● **DESCRIPTION OF THE TASK**
What is needed is a word-for-word copy of the listing below, without pictures.
*** MATERIAL FOR THE TASK ***
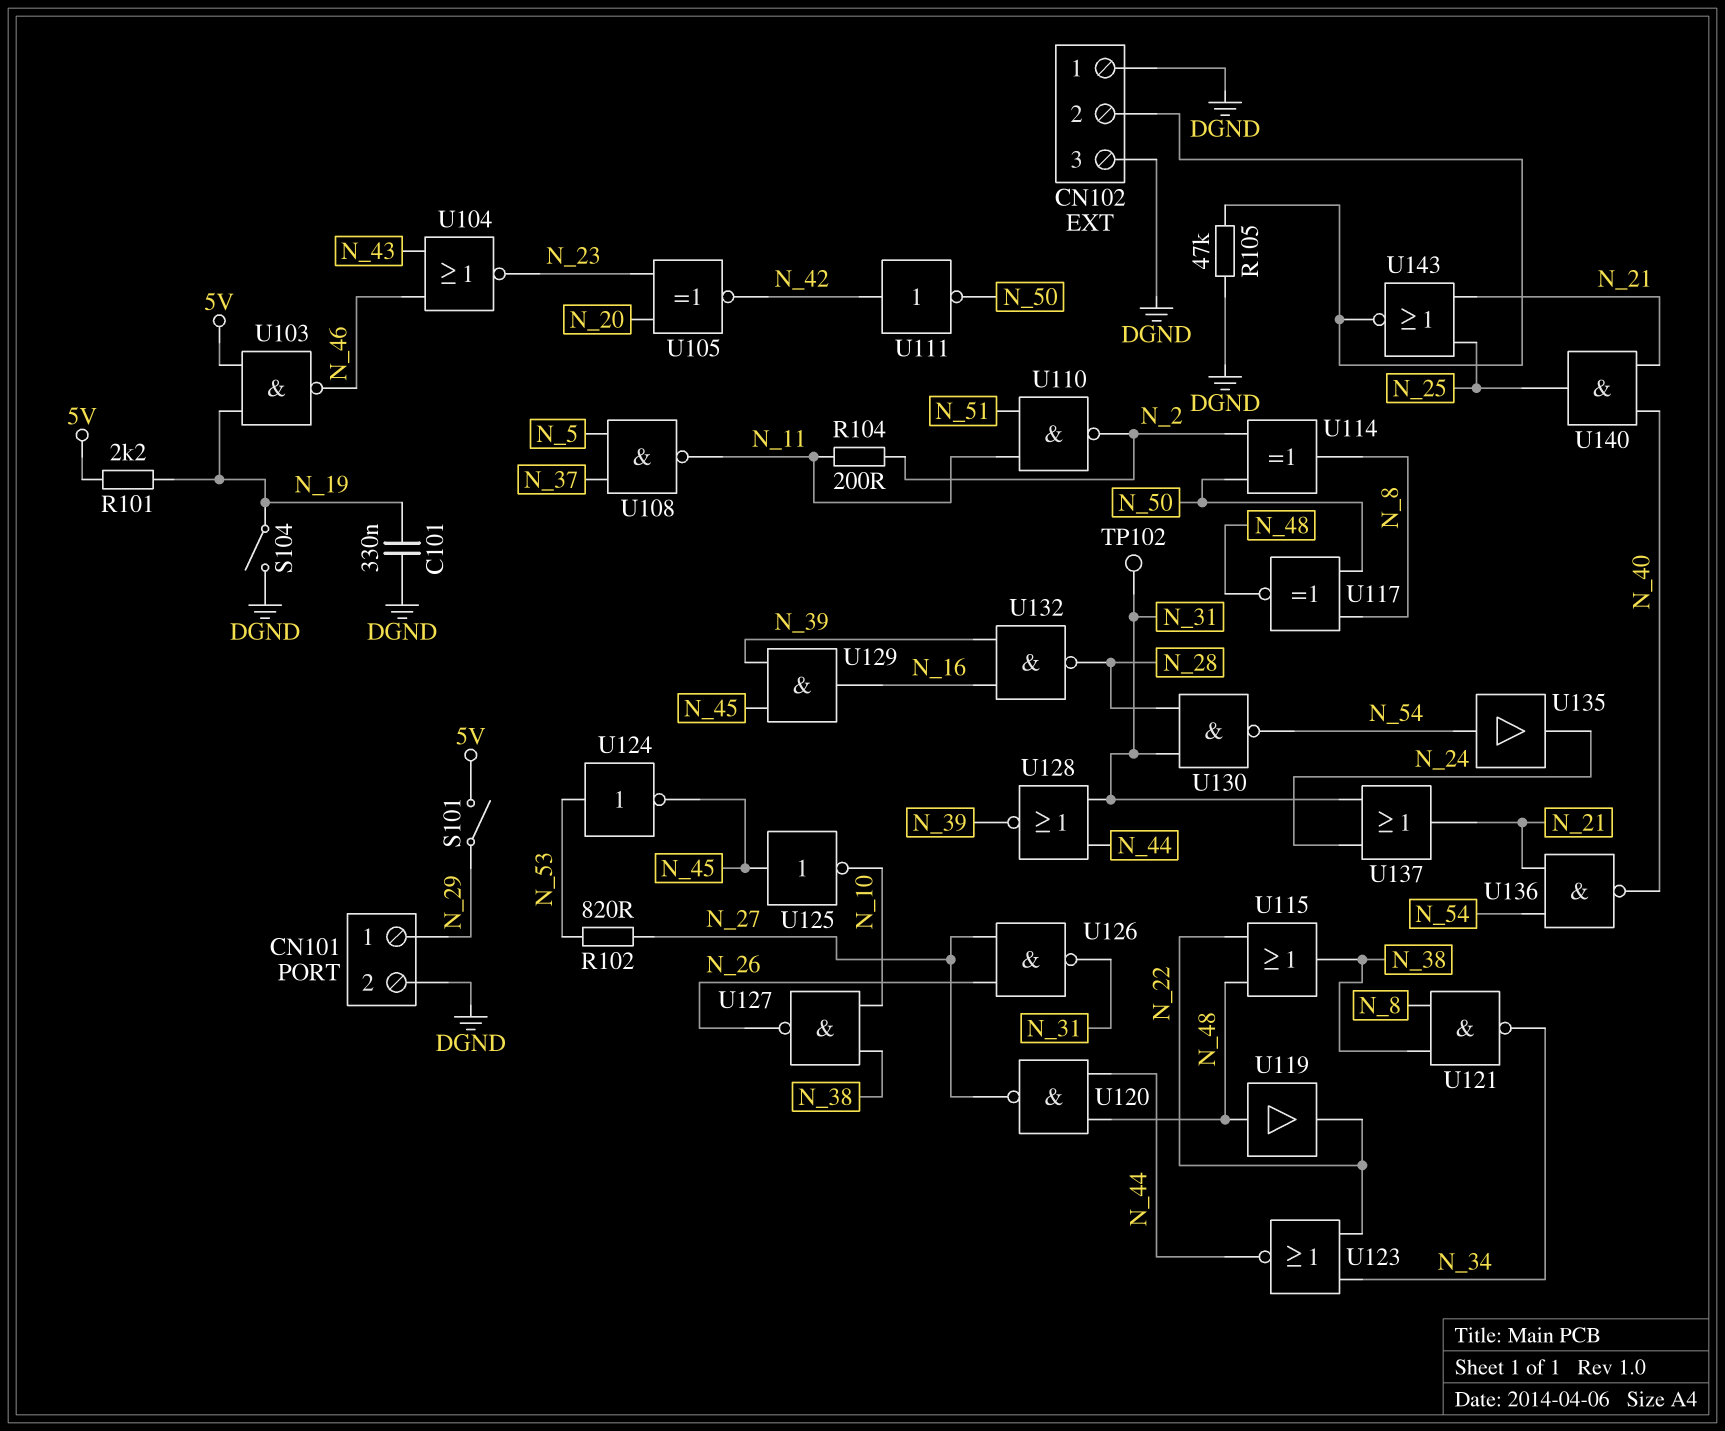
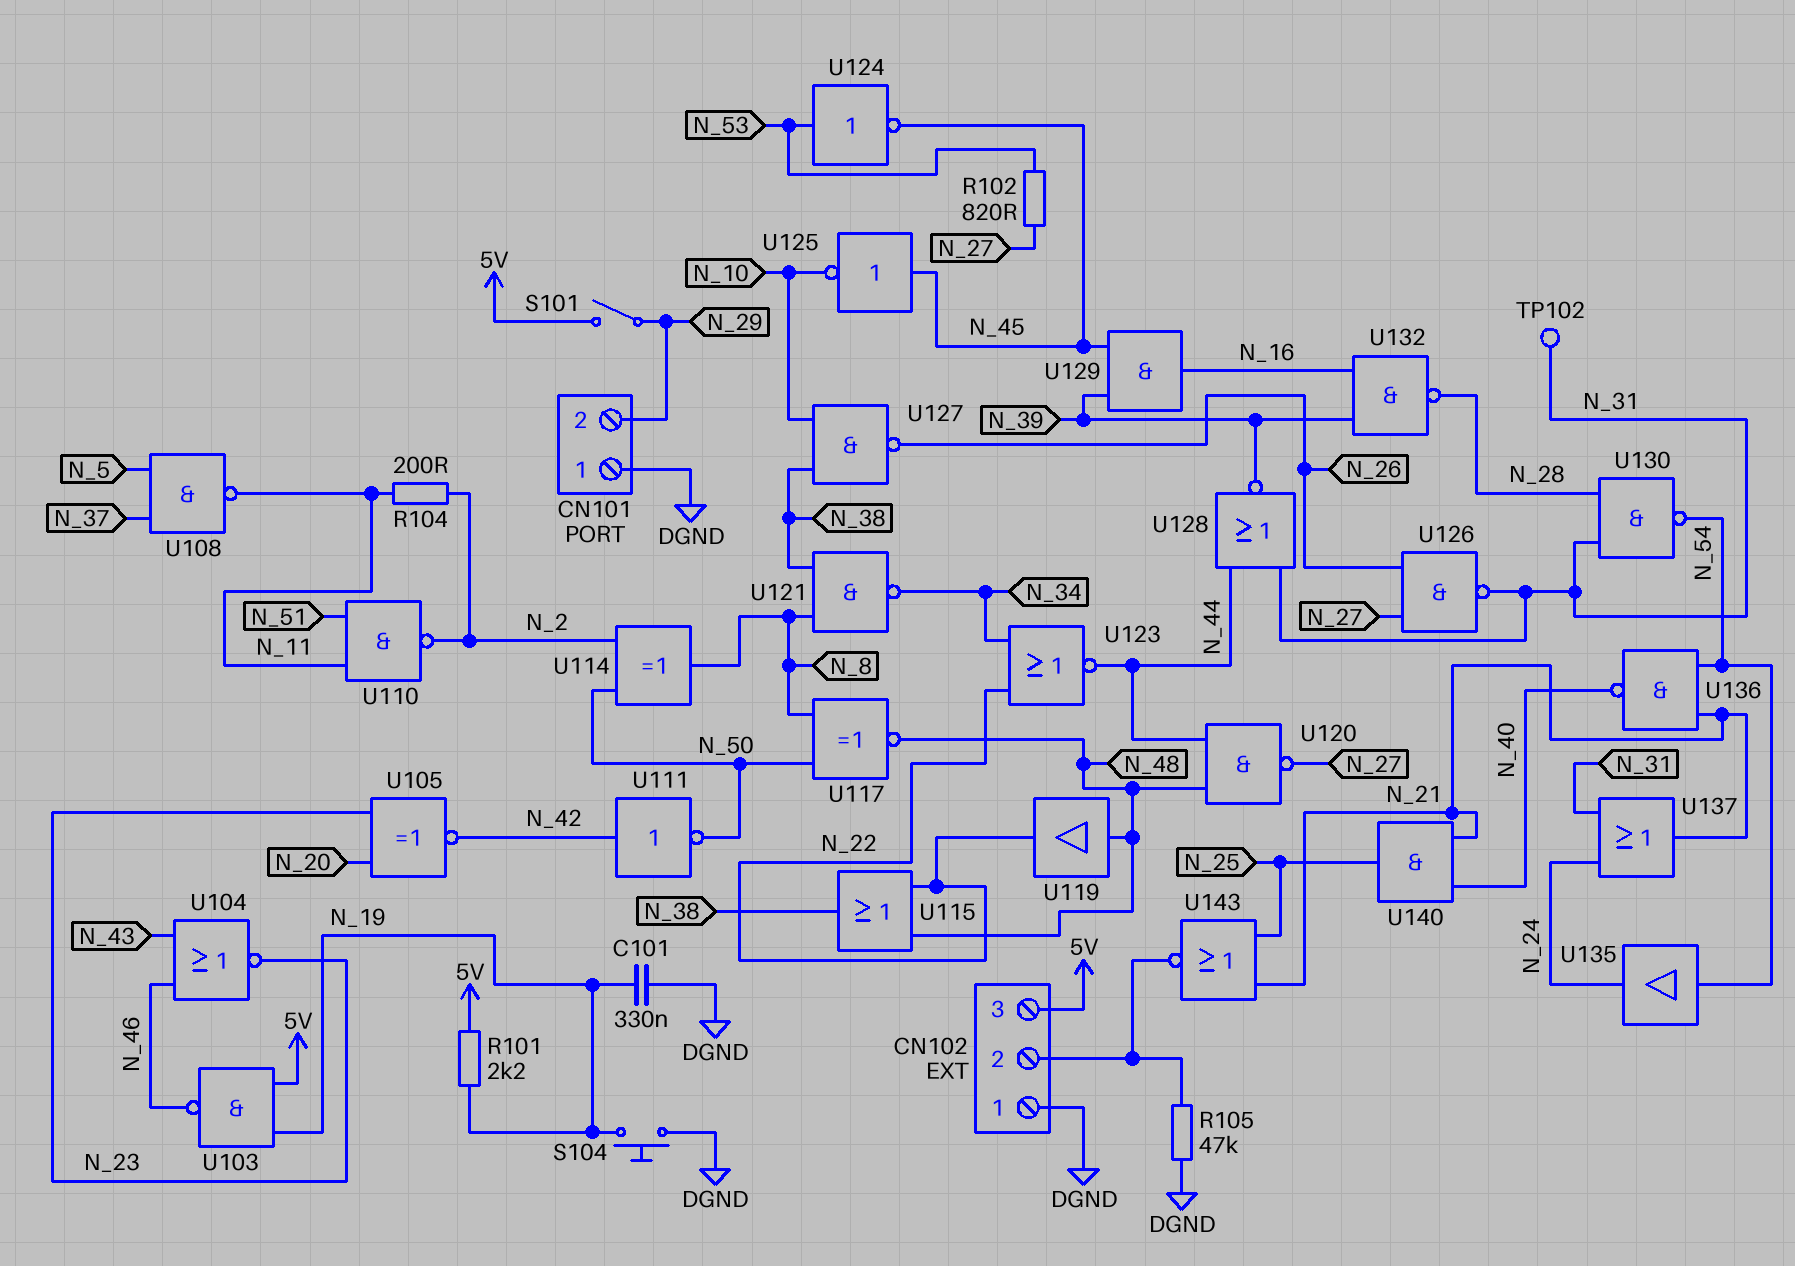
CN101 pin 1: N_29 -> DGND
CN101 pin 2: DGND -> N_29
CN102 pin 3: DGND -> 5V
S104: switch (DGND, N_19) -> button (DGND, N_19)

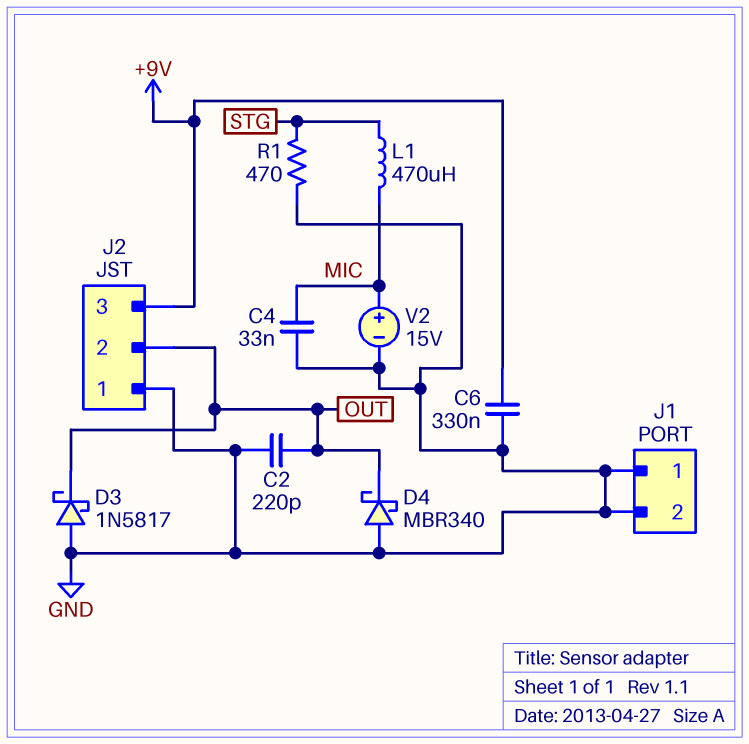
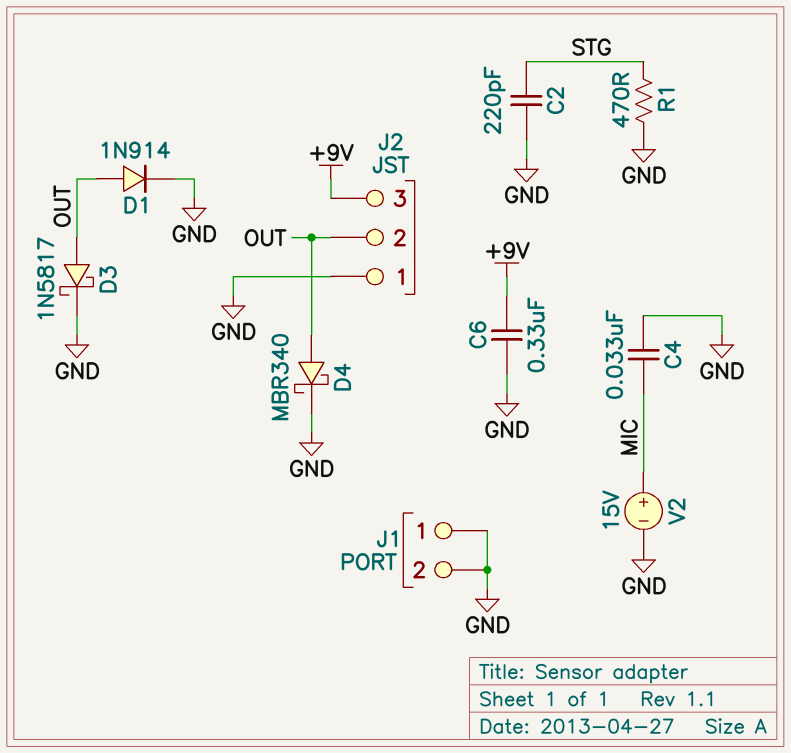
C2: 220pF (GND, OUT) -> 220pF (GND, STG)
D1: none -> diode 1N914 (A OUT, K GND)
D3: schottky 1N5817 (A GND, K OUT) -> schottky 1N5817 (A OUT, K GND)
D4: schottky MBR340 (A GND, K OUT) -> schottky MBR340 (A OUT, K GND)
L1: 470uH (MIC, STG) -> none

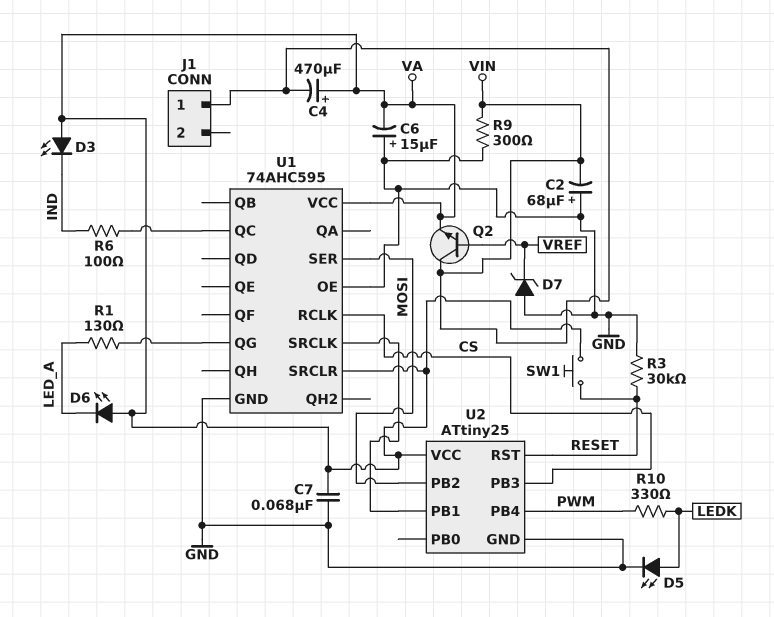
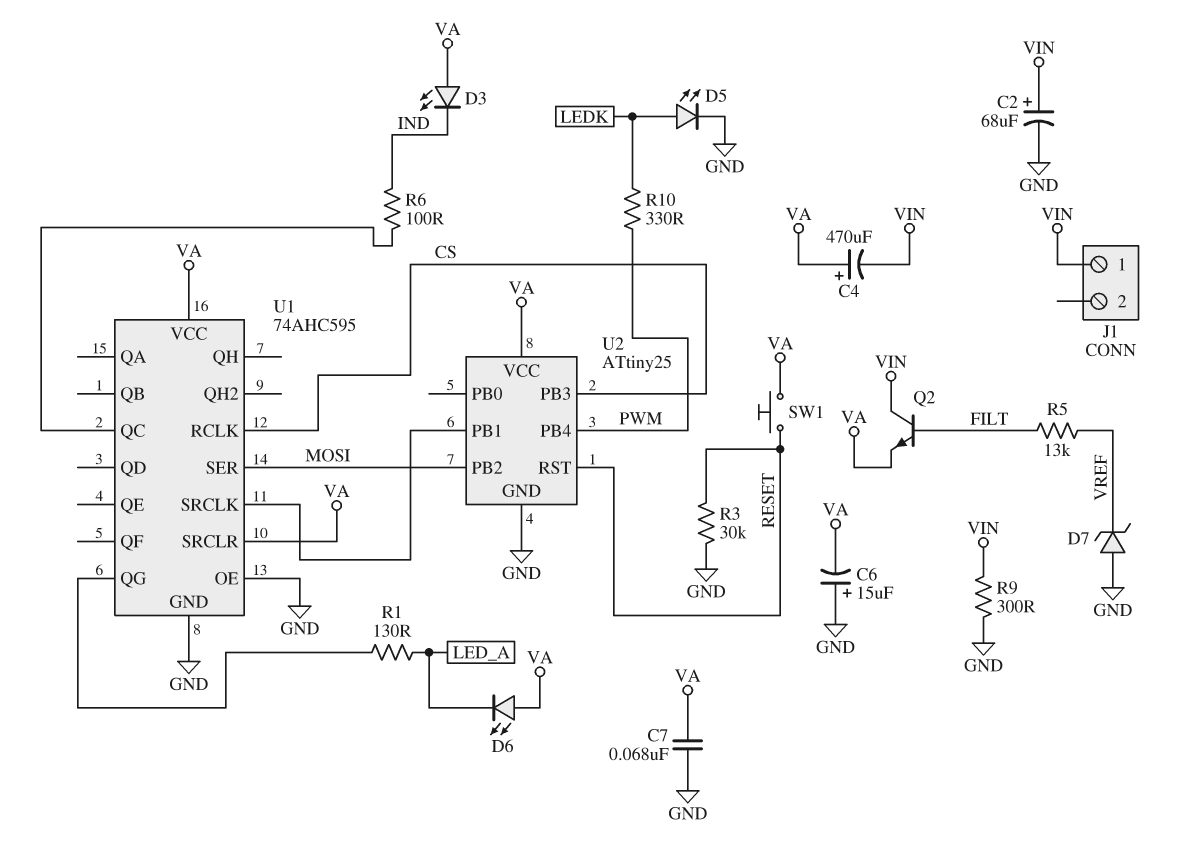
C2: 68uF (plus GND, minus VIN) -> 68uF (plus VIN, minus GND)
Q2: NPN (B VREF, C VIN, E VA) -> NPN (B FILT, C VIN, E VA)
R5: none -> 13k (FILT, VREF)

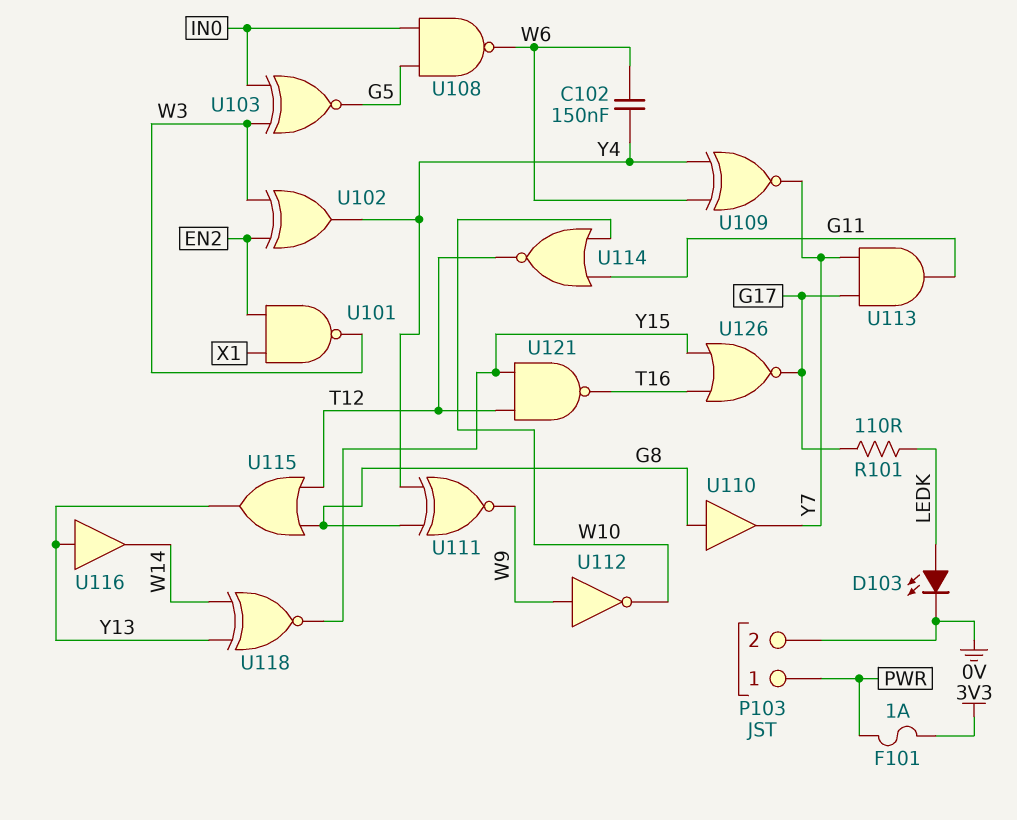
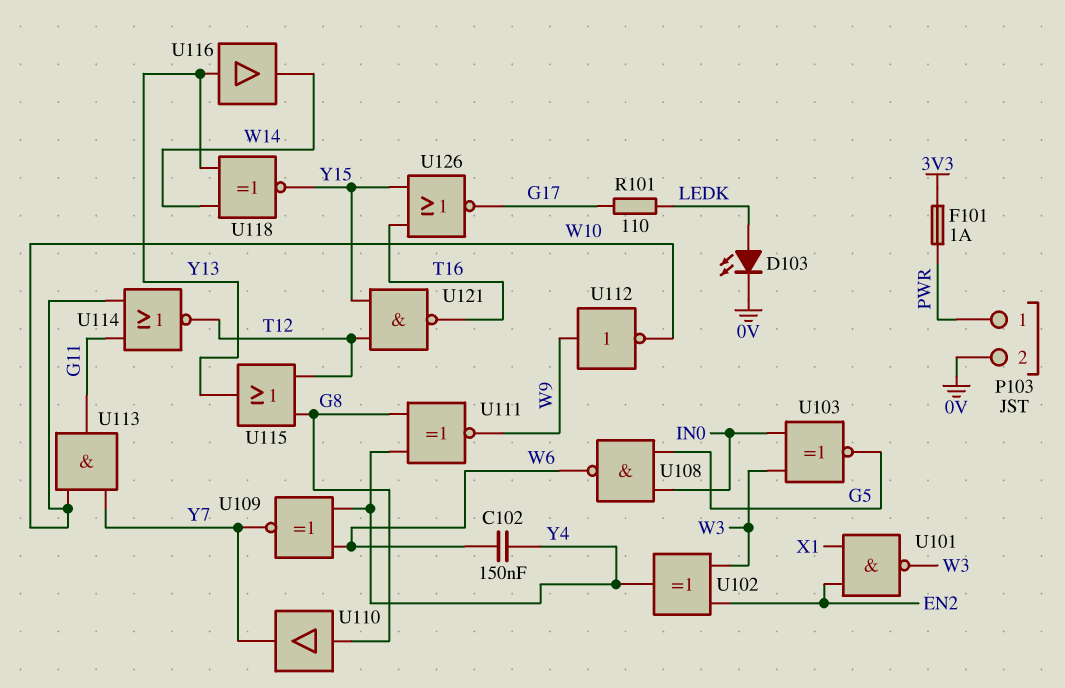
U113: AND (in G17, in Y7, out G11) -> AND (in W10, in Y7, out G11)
*** End of MATERIAL FOR THE TASK ***
● **RESPONSE**
CN101 pin 1: N_29 -> DGND
CN101 pin 2: DGND -> N_29
CN102 pin 3: DGND -> 5V
S104: switch (DGND, N_19) -> button (DGND, N_19)

C2: 220pF (GND, OUT) -> 220pF (GND, STG)
D1: none -> diode 1N914 (A OUT, K GND)
D3: schottky 1N5817 (A GND, K OUT) -> schottky 1N5817 (A OUT, K GND)
D4: schottky MBR340 (A GND, K OUT) -> schottky MBR340 (A OUT, K GND)
L1: 470uH (MIC, STG) -> none

C2: 68uF (plus GND, minus VIN) -> 68uF (plus VIN, minus GND)
Q2: NPN (B VREF, C VIN, E VA) -> NPN (B FILT, C VIN, E VA)
R5: none -> 13k (FILT, VREF)

U113: AND (in G17, in Y7, out G11) -> AND (in W10, in Y7, out G11)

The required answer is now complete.